§ **DATA FOR THIS EXERCISE**:
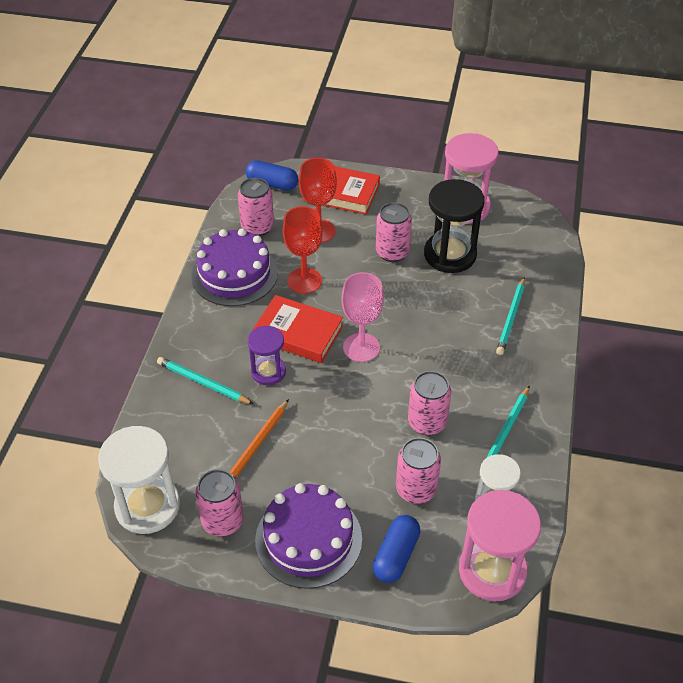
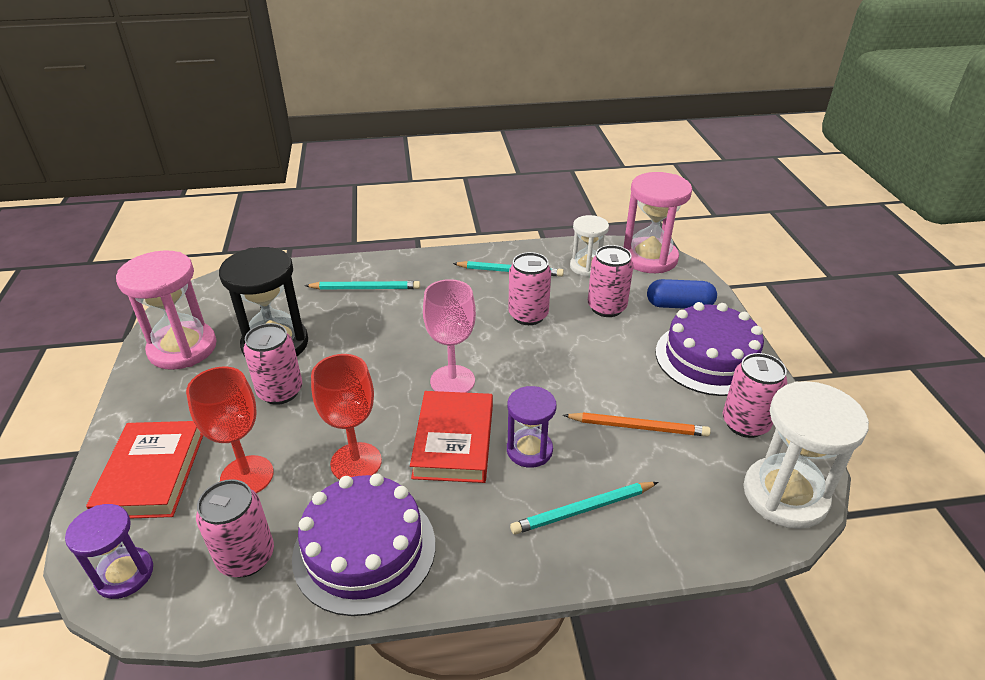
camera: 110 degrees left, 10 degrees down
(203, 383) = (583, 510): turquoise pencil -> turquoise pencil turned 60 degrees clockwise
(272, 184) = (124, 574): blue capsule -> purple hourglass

* * *

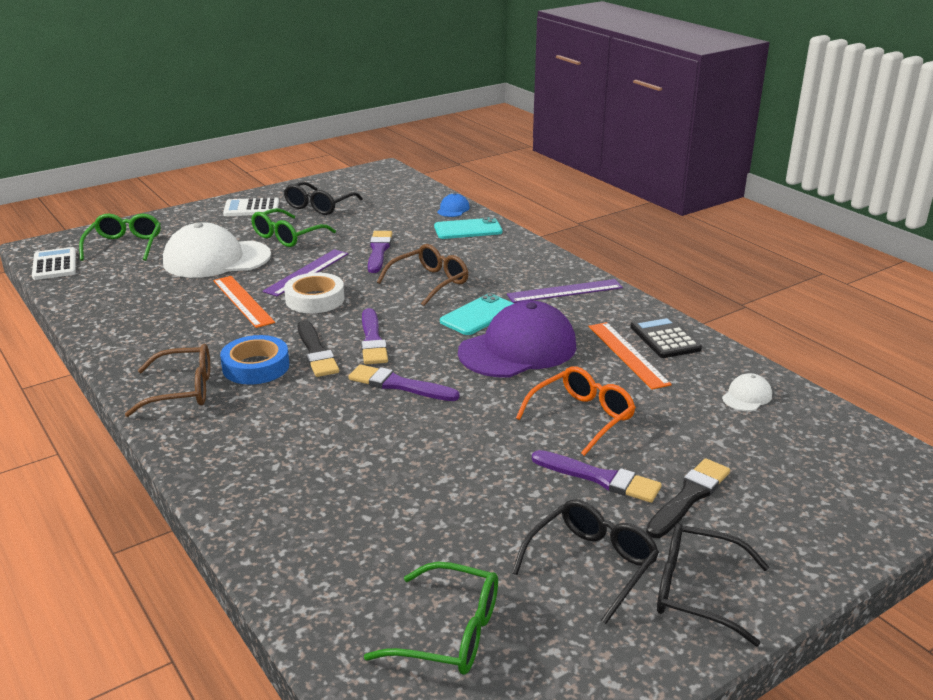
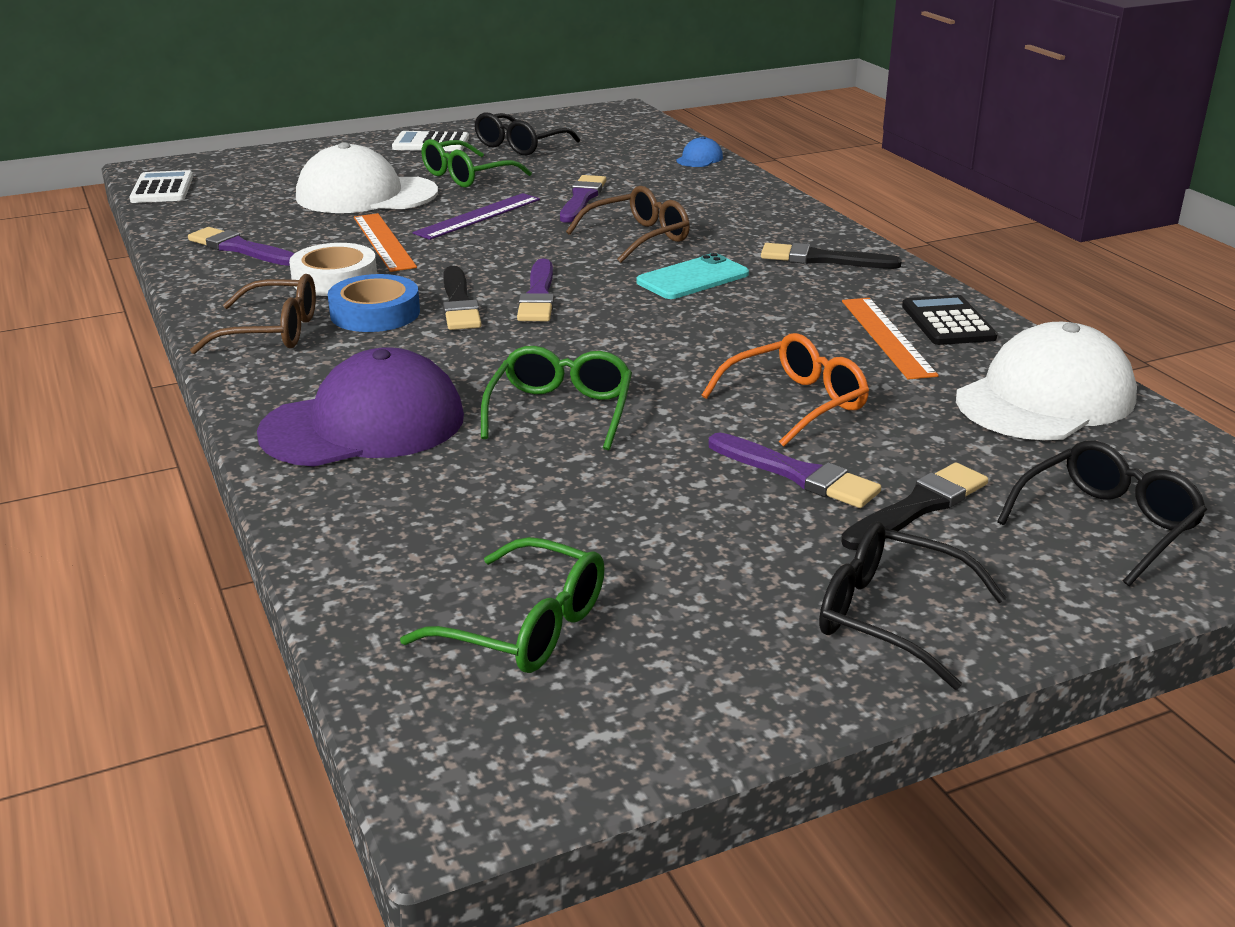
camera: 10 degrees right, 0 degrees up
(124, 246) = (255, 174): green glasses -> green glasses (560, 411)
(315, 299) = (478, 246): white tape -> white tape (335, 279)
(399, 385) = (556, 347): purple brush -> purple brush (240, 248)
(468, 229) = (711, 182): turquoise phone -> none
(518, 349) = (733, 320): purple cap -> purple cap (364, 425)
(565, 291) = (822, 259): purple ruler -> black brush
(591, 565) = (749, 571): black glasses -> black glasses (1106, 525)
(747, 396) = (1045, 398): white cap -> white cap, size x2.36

§ **WORK INSTRUCTION**:
Your job is to return all lines above that hold the word "black".

§ **EXERCISE ANSWER**:
(565, 291) = (822, 259): purple ruler -> black brush
(591, 565) = (749, 571): black glasses -> black glasses (1106, 525)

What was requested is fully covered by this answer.